Given data Start Marker

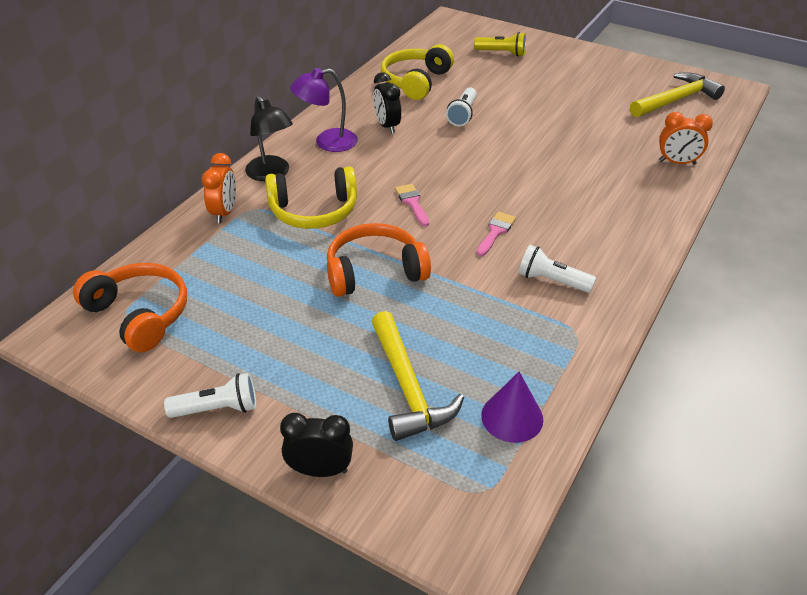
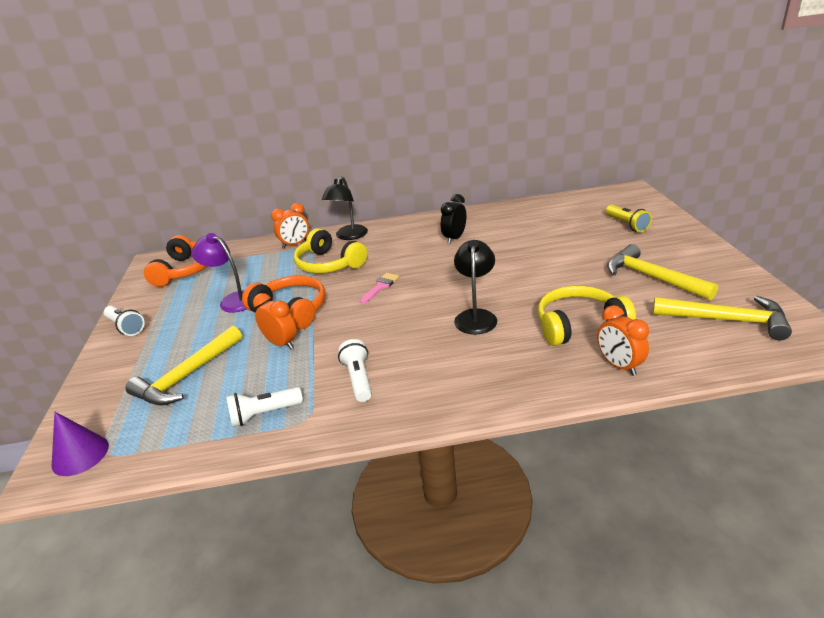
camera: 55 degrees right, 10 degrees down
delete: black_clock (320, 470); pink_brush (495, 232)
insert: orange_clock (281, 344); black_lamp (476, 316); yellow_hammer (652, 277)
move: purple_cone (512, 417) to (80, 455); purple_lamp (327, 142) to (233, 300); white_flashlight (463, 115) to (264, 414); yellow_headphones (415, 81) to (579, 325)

Given data End Marker

From the first line to the last, write out the data exactly, omitting any pictures.

• **Response to the task**:
camera: 55 degrees right, 10 degrees down
delete: black_clock (320, 470); pink_brush (495, 232)
insert: orange_clock (281, 344); black_lamp (476, 316); yellow_hammer (652, 277)
move: purple_cone (512, 417) to (80, 455); purple_lamp (327, 142) to (233, 300); white_flashlight (463, 115) to (264, 414); yellow_headphones (415, 81) to (579, 325)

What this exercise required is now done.